Extracted records
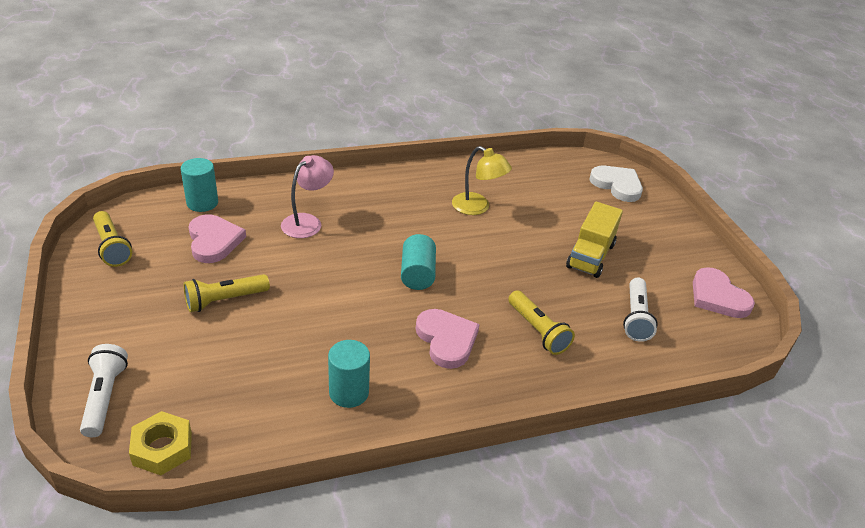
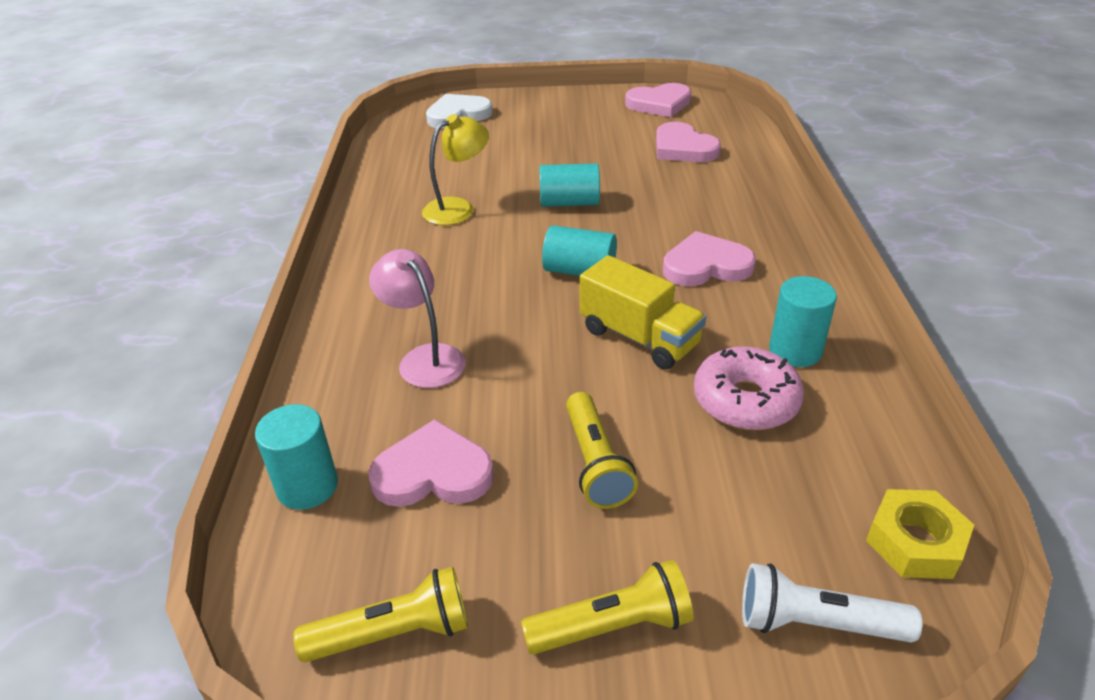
camera: 70 degrees left, 0 degrees up
yellow flashlight [508,290,575,355] -> yellow flashlight moved to [521,560,693,654]
yellow truck [566,202,623,278] -> yellow truck moved to [580,255,706,370]
white flashlight [623,277,658,342] -> pink heart [656,122,721,162]
none -> turquoise cylinder [540,163,600,207]
none -> pink donut [694,346,804,430]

Task statement
Each entry above is to be duplicated exactly, and its pictures omitted.

Solution to the problem
camera: 70 degrees left, 0 degrees up
yellow flashlight [508,290,575,355] -> yellow flashlight moved to [521,560,693,654]
yellow truck [566,202,623,278] -> yellow truck moved to [580,255,706,370]
white flashlight [623,277,658,342] -> pink heart [656,122,721,162]
none -> turquoise cylinder [540,163,600,207]
none -> pink donut [694,346,804,430]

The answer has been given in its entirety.